| Goal of the exercise |
Replace "zero-indexed" with "zero-based" in the items, starting at the first line and stopping after the line that has "13: (225, 177)". Leave everything else unchanged.

-- start Extracted records --

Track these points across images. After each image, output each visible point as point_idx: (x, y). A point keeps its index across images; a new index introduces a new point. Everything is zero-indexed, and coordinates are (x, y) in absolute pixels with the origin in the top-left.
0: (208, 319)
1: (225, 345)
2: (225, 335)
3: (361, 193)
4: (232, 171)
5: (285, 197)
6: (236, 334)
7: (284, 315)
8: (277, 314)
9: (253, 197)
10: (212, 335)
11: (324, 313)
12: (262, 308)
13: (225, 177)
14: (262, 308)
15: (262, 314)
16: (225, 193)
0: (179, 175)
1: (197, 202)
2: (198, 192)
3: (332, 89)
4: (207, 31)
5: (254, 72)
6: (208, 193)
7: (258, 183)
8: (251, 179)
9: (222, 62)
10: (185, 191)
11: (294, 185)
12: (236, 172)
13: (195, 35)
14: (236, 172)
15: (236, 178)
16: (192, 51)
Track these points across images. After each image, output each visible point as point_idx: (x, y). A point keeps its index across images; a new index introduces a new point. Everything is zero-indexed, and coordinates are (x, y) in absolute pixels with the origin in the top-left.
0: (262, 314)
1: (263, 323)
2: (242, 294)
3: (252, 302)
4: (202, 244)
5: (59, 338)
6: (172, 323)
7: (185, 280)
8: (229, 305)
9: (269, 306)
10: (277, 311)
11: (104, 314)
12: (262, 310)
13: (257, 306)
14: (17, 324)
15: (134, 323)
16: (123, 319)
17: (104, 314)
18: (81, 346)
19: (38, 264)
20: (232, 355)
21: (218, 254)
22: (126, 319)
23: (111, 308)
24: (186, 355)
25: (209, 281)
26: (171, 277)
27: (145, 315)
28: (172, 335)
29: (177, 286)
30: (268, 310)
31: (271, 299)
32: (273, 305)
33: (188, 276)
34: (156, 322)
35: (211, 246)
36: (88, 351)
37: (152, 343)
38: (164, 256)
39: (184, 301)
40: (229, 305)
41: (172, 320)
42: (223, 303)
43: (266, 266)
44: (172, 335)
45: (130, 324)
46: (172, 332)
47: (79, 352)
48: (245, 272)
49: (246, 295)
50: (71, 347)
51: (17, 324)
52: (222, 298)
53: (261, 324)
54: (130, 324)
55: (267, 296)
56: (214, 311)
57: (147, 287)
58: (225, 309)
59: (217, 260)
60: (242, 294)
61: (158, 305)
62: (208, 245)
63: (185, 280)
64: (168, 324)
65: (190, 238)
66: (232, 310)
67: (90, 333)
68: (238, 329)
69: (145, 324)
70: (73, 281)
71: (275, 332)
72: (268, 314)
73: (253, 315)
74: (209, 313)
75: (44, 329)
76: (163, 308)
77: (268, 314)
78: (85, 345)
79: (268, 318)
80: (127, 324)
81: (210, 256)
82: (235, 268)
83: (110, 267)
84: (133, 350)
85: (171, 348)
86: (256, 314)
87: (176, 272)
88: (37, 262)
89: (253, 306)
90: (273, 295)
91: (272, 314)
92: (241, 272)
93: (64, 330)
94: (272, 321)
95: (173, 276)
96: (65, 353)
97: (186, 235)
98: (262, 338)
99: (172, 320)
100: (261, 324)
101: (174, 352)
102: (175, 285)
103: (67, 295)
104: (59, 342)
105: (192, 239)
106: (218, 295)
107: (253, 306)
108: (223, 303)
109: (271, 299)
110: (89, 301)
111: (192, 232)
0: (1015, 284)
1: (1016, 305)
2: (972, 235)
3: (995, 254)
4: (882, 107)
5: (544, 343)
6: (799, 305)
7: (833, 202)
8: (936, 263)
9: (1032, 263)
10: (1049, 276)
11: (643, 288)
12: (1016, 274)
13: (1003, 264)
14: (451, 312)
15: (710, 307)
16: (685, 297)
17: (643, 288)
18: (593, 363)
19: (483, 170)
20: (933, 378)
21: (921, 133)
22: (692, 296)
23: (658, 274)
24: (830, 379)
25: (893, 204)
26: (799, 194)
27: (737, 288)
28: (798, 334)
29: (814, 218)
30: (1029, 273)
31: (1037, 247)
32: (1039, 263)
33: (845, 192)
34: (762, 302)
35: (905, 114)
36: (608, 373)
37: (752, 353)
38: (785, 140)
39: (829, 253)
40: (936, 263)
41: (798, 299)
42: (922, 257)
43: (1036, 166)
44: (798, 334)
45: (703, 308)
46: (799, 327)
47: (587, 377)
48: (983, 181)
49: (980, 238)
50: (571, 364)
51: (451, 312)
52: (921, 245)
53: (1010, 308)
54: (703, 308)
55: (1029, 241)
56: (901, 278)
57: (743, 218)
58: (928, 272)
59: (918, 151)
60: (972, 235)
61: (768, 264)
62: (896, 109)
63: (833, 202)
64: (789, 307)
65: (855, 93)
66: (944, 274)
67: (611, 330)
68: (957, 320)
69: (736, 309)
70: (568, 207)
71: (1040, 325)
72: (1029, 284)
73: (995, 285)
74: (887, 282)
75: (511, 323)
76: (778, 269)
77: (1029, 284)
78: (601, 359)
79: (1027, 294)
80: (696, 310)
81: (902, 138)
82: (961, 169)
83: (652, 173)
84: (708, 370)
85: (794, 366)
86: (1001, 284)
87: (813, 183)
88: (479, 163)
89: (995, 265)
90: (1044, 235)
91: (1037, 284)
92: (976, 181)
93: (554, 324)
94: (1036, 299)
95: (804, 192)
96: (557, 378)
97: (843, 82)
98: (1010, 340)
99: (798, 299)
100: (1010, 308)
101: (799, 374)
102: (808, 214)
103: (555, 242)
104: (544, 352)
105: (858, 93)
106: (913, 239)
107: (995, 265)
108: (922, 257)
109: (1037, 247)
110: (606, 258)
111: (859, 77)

-- end Extracted records --

| Reply to the exercise |
Track these points across images. After each image, output each visible point as point_idx: (x, y). A point keeps its index across images; a new index introduces a new point. Everything is zero-based, and coordinates are (x, y) in absolute pixels with the origin in the top-left.
0: (208, 319)
1: (225, 345)
2: (225, 335)
3: (361, 193)
4: (232, 171)
5: (285, 197)
6: (236, 334)
7: (284, 315)
8: (277, 314)
9: (253, 197)
10: (212, 335)
11: (324, 313)
12: (262, 308)
13: (225, 177)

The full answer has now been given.